Your objective:
When a line of the material has the word "diode" in it, copy that line.

::::::::

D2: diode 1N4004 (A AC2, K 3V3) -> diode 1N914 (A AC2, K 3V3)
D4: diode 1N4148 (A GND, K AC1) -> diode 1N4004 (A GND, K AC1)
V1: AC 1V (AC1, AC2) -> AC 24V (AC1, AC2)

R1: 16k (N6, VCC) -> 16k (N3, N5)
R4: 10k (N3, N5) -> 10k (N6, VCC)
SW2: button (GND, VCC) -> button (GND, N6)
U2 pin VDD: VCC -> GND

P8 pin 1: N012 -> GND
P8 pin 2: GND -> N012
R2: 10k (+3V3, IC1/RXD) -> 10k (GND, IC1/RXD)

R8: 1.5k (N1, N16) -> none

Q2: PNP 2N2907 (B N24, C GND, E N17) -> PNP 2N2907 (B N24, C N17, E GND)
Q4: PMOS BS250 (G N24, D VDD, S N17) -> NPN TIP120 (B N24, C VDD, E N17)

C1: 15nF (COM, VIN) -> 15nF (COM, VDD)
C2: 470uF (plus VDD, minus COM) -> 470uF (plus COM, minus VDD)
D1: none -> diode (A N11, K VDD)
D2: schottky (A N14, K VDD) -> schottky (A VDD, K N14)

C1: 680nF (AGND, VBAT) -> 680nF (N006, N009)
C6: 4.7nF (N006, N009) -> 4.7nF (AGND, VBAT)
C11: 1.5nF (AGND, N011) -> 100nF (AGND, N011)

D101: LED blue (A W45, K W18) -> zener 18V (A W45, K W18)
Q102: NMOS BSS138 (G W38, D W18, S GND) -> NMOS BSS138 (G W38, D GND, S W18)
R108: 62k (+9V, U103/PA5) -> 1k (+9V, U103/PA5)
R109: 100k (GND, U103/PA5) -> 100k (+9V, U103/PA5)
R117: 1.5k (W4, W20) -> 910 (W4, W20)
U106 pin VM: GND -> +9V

::::::::

Reply to the exercise:
D2: diode 1N4004 (A AC2, K 3V3) -> diode 1N914 (A AC2, K 3V3)
D4: diode 1N4148 (A GND, K AC1) -> diode 1N4004 (A GND, K AC1)
D1: none -> diode (A N11, K VDD)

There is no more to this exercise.